**WHAT YOU SHOULD DO:**
Return all the entries below exactly, except for the images they hold.

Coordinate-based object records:
---+---

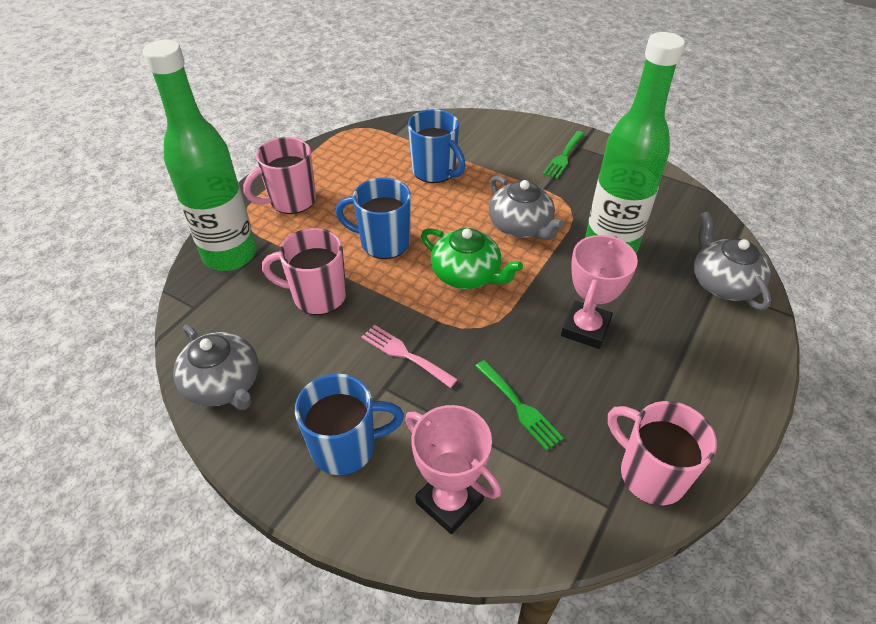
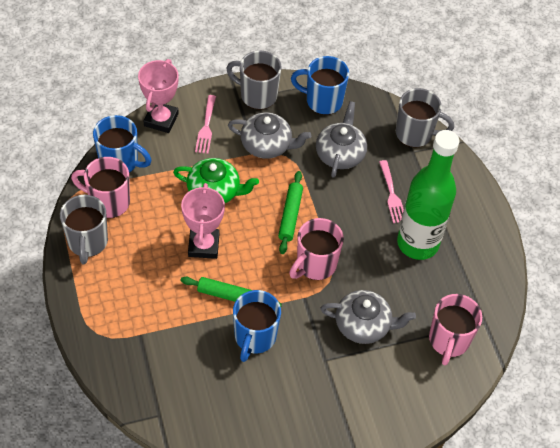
green bottle: 2 -> 1
green fork: 2 -> 0
green rolling pin: 0 -> 2
grey mug: 0 -> 3
pink fork: 1 -> 2

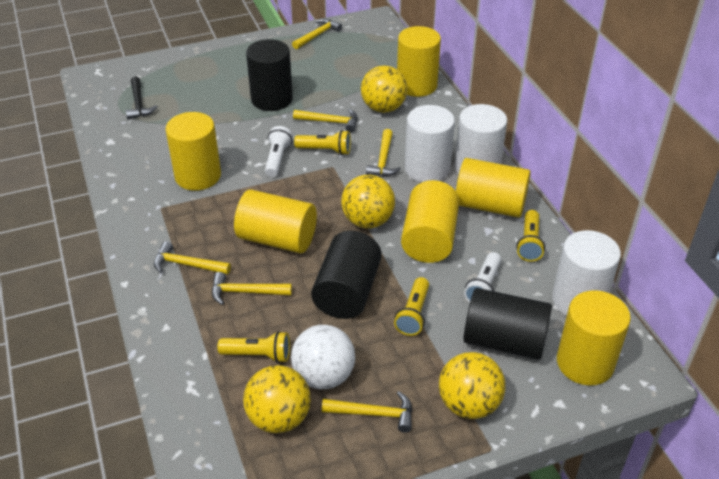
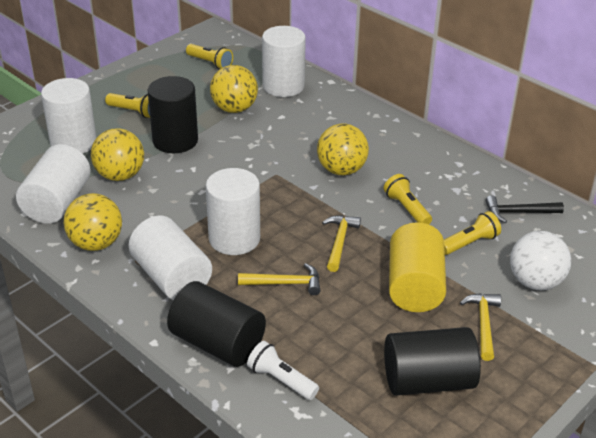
white cylinder: 3 -> 5
white flashlight: 2 -> 1
yellow cylinder: 6 -> 1
yellow hammer: 6 -> 3

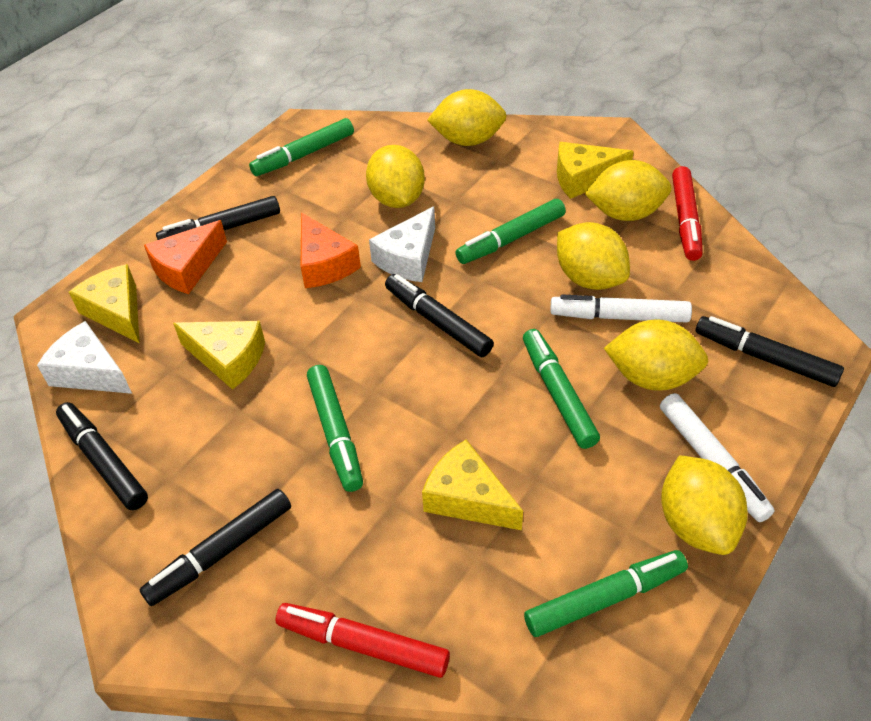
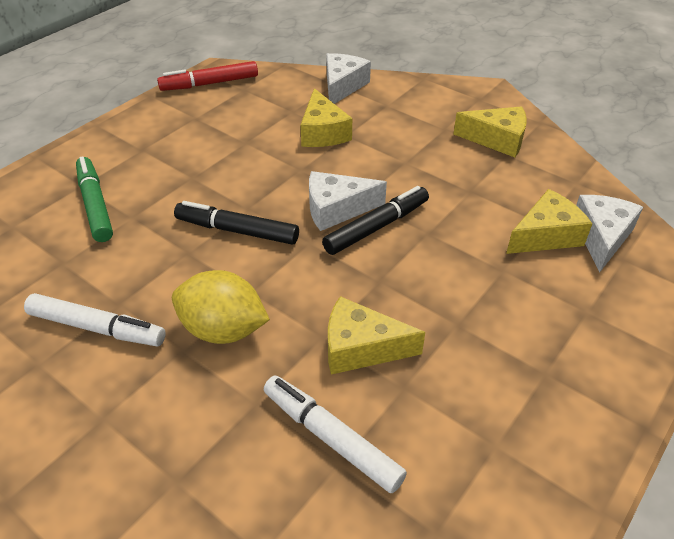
black marker: 5 -> 2
green marker: 5 -> 1
orange cheese: 2 -> 0
red marker: 2 -> 1
white cheese: 2 -> 3
yellow lemon: 6 -> 1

---+---

**EXERCISE RESPONSE:**
green bottle: 2 -> 1
green fork: 2 -> 0
green rolling pin: 0 -> 2
grey mug: 0 -> 3
pink fork: 1 -> 2

white cylinder: 3 -> 5
white flashlight: 2 -> 1
yellow cylinder: 6 -> 1
yellow hammer: 6 -> 3

black marker: 5 -> 2
green marker: 5 -> 1
orange cheese: 2 -> 0
red marker: 2 -> 1
white cheese: 2 -> 3
yellow lemon: 6 -> 1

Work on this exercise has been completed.